[Rows from a spatial reasoning dataset]
-------------------------
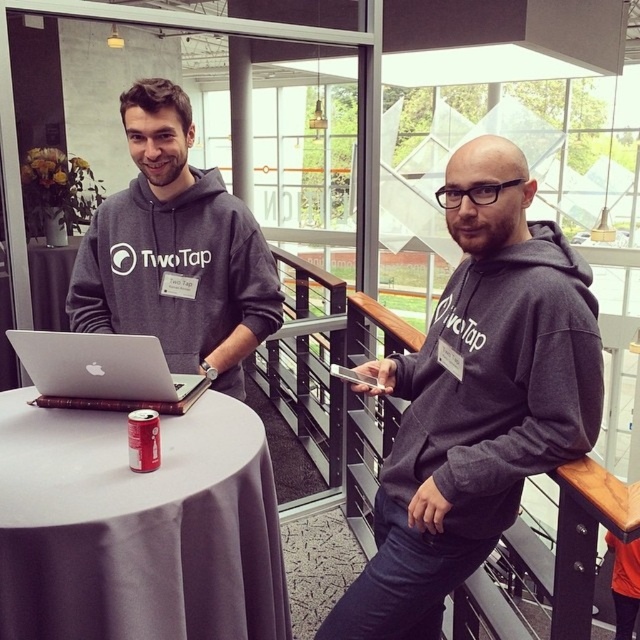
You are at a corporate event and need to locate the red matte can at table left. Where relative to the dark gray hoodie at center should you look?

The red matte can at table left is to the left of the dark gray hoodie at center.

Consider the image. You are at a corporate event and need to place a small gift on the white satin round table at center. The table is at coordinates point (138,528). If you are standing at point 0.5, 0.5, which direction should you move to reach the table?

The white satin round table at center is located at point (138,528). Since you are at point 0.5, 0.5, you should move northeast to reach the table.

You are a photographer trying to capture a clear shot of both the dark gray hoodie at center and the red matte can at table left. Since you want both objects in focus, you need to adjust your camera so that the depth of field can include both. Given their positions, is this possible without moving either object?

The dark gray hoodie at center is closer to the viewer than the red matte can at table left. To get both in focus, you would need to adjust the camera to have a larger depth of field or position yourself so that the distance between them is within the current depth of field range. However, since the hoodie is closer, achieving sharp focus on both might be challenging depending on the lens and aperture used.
-------------------------
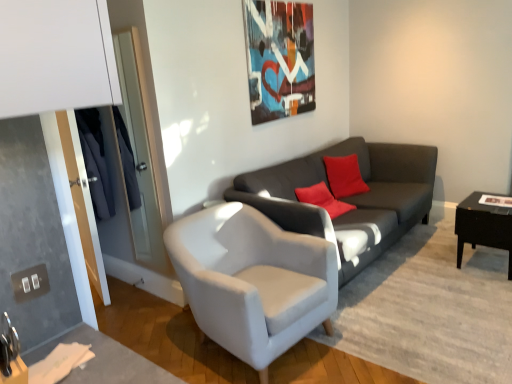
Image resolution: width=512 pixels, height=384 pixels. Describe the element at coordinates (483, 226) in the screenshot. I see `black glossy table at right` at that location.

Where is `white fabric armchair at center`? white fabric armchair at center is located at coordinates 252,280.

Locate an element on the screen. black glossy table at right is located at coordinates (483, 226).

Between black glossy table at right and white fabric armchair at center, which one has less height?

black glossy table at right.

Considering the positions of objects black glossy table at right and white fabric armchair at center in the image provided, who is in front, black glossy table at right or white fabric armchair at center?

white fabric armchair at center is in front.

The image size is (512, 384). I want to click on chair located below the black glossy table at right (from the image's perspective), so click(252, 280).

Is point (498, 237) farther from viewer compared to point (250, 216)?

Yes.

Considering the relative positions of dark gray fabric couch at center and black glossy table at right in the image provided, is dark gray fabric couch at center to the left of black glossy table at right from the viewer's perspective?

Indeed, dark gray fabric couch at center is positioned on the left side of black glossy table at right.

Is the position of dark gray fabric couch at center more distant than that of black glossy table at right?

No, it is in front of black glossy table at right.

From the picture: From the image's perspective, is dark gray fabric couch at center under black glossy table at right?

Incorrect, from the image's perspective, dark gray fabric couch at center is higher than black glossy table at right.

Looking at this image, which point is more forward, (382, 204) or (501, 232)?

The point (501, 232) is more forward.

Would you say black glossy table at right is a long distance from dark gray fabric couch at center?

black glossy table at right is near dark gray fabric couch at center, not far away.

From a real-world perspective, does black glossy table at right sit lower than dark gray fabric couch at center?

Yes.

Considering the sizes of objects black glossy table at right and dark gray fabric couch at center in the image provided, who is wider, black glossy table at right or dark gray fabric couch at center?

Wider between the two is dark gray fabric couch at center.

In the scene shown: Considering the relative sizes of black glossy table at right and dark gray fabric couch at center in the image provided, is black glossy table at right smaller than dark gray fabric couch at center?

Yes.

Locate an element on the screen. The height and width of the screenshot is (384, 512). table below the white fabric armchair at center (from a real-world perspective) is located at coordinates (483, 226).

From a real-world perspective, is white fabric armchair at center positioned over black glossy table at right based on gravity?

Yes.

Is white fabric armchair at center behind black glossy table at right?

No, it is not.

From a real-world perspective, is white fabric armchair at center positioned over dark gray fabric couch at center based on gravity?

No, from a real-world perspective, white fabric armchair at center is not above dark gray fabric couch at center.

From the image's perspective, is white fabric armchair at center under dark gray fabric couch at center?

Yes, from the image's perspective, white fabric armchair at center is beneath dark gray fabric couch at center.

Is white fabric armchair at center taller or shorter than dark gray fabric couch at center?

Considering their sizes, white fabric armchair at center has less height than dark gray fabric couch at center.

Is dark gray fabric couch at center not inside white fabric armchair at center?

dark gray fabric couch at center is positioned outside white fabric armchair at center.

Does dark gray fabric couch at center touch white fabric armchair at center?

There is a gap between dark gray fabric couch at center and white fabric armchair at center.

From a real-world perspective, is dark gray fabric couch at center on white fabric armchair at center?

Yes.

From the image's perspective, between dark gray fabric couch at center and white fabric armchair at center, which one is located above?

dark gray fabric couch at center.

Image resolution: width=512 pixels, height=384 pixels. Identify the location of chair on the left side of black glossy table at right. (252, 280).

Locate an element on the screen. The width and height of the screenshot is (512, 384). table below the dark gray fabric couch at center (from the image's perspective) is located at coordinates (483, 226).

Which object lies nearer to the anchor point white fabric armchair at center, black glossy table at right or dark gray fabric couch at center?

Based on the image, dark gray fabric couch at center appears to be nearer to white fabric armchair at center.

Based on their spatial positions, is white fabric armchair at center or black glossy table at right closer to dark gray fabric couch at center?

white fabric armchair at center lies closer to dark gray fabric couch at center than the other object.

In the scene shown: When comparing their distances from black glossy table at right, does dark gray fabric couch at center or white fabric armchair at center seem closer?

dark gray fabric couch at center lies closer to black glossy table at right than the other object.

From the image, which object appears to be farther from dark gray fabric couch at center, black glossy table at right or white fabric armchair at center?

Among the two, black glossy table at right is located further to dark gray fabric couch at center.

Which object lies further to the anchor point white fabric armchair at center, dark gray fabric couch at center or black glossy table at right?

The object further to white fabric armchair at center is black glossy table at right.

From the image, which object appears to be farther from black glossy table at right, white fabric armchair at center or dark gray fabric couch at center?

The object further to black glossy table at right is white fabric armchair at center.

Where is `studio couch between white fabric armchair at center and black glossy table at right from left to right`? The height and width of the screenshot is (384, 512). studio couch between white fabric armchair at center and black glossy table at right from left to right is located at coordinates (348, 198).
-------------------------
Copy out word for word everything in the records from the line containing "Considering the sizes" down to the line containing "Locate an element on the screen. The height", including both of those lines.

Considering the sizes of objects black glossy table at right and dark gray fabric couch at center in the image provided, who is wider, black glossy table at right or dark gray fabric couch at center?

Wider between the two is dark gray fabric couch at center.

In the scene shown: Considering the relative sizes of black glossy table at right and dark gray fabric couch at center in the image provided, is black glossy table at right smaller than dark gray fabric couch at center?

Yes.

Locate an element on the screen. The height and width of the screenshot is (384, 512). table below the white fabric armchair at center (from a real-world perspective) is located at coordinates (483, 226).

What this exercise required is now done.